[Geometric shape edit sequences]
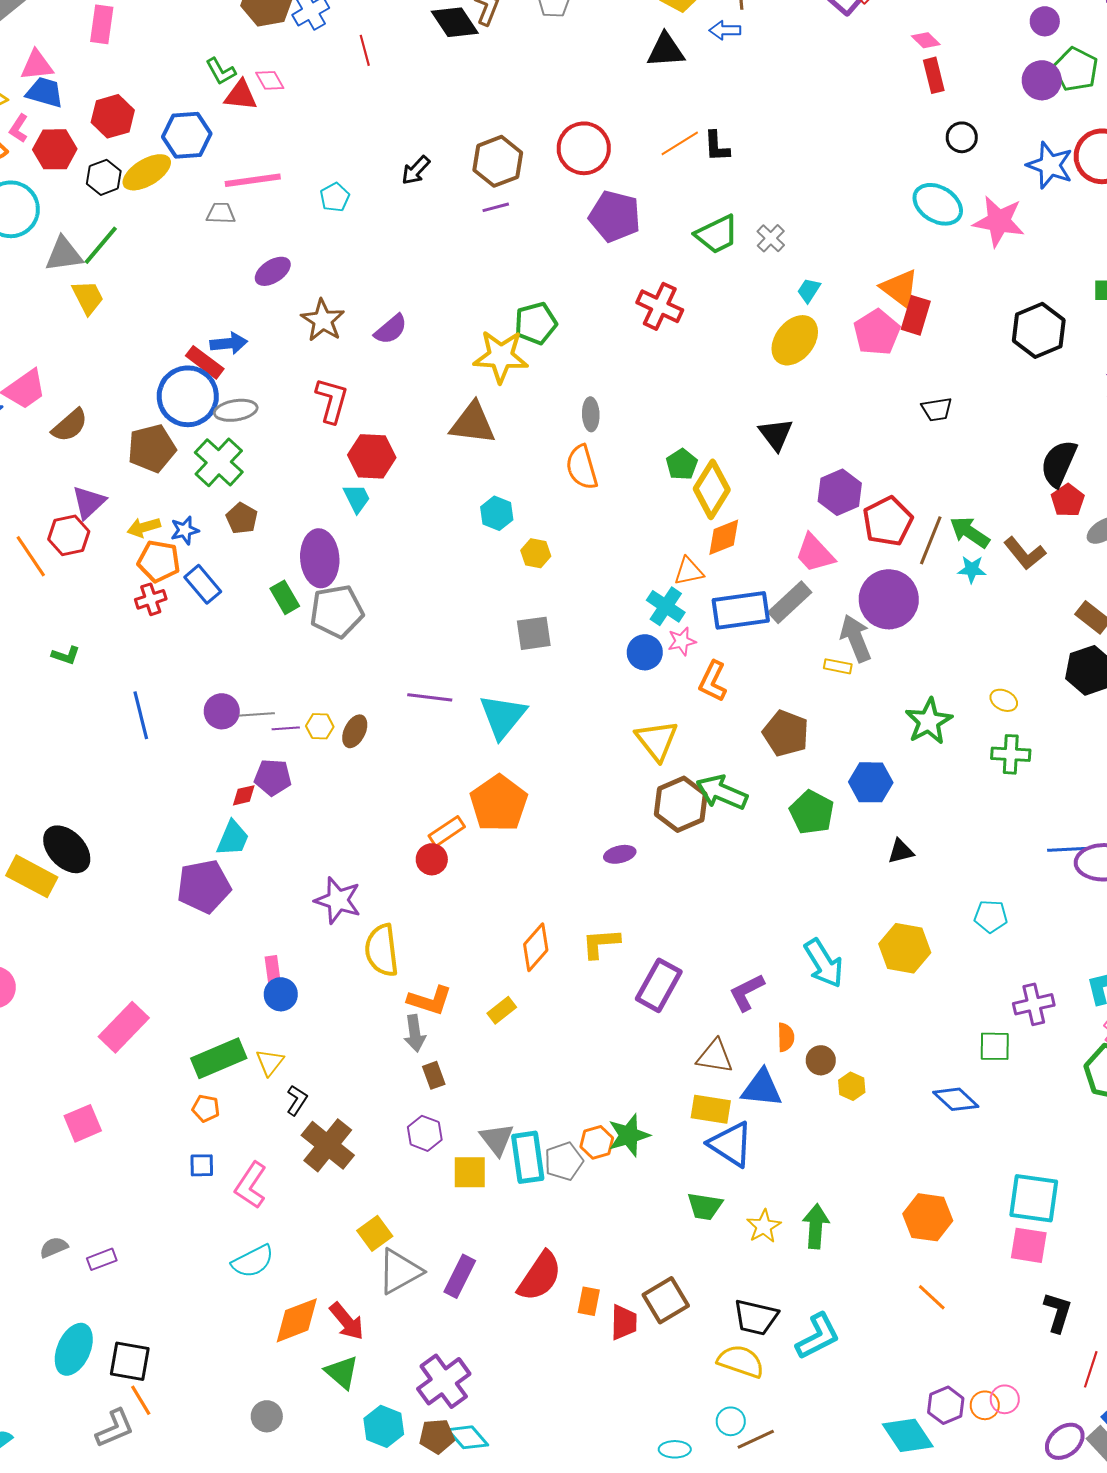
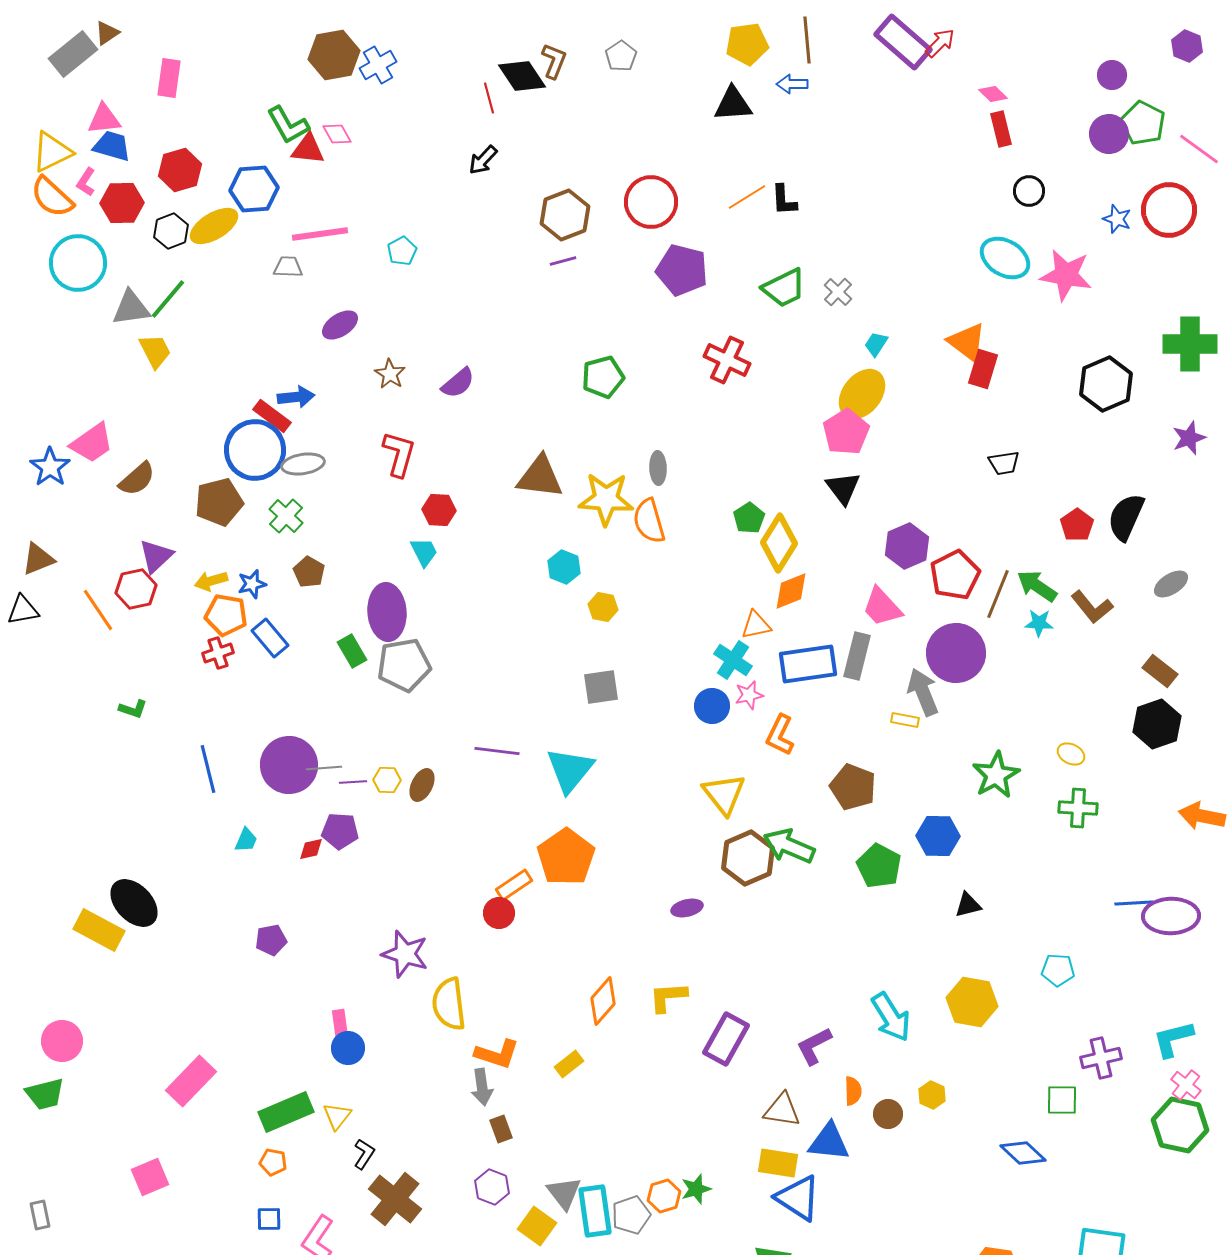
red line: (365, 50) -> (489, 98), moved
green L-shape: (221, 71) -> (288, 125), size x1.4
blue star: (1050, 165) -> (1117, 219), size x0.6
black arrow: (416, 170) -> (483, 160), moved
brown star: (323, 320) -> (390, 374), size x0.7
pink pentagon: (877, 332) -> (846, 432), moved
yellow star: (501, 356) -> (606, 499), moved
red hexagon: (372, 456) -> (439, 510), size x0.7
green cross: (219, 462) -> (286, 516), size x0.7
red pentagon: (1068, 500) -> (1077, 525), moved
gray rectangle: (790, 602) -> (857, 656), turned -33
purple circle: (222, 711) -> (289, 765), size x1.6
cyan trapezoid: (233, 838) -> (246, 840), moved, size x0.7
purple pentagon: (204, 886) -> (271, 940), size x0.6
yellow hexagon: (852, 1086) -> (932, 1095), moved
green star: (629, 1135) -> (696, 1189), size x0.7
yellow square: (470, 1172) -> (537, 1226), turned 36

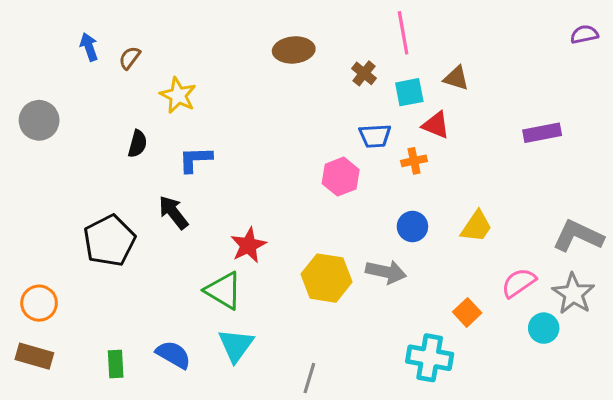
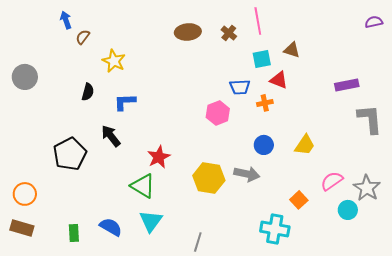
blue arrow: (89, 47) -> (66, 20), moved
brown cross: (364, 73) -> (229, 33), moved
gray L-shape: (578, 236) -> (370, 119), moved, turned 60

▶ **Problem to solve**: Which of the lines above hold the string "green"? Pick each of them out.

▶ **Exercise answer**:
green L-shape: (221, 71) -> (288, 125), size x1.4
green cross: (219, 462) -> (286, 516), size x0.7
green star: (629, 1135) -> (696, 1189), size x0.7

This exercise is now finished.